● **EXERCISE INSTRUCTIONS**:
Lines with the word "dumbbell": copy all of them from the entries below.
• • • • •
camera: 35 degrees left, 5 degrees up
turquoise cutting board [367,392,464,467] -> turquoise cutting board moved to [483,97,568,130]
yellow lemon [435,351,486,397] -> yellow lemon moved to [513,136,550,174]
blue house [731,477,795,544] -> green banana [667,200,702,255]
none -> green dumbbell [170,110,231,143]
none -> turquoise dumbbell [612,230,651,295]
• • • • •
● **SOLUTION**:
none -> green dumbbell [170,110,231,143]
none -> turquoise dumbbell [612,230,651,295]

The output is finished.